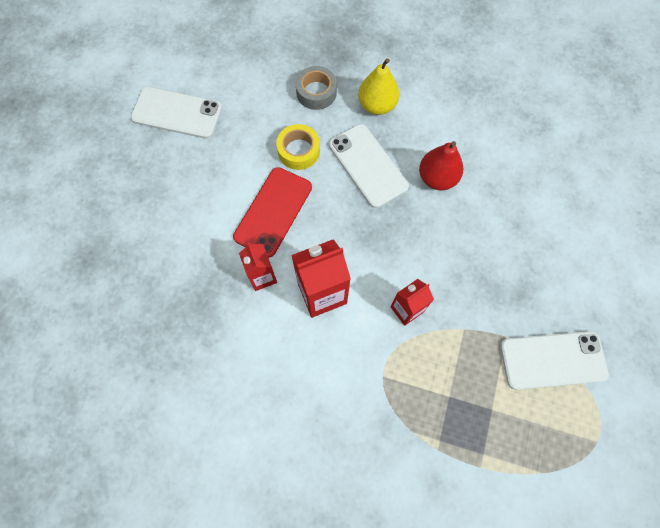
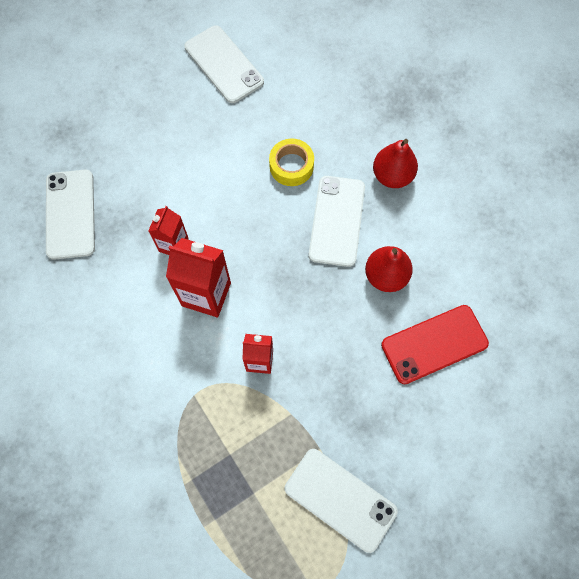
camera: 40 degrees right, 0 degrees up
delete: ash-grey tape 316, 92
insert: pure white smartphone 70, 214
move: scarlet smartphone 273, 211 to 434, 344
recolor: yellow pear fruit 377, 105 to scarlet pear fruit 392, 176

= Exercise directions =
From the listing above, pick out every line containing "smartphone".

= Answer to this problem =
insert: pure white smartphone 70, 214
move: scarlet smartphone 273, 211 to 434, 344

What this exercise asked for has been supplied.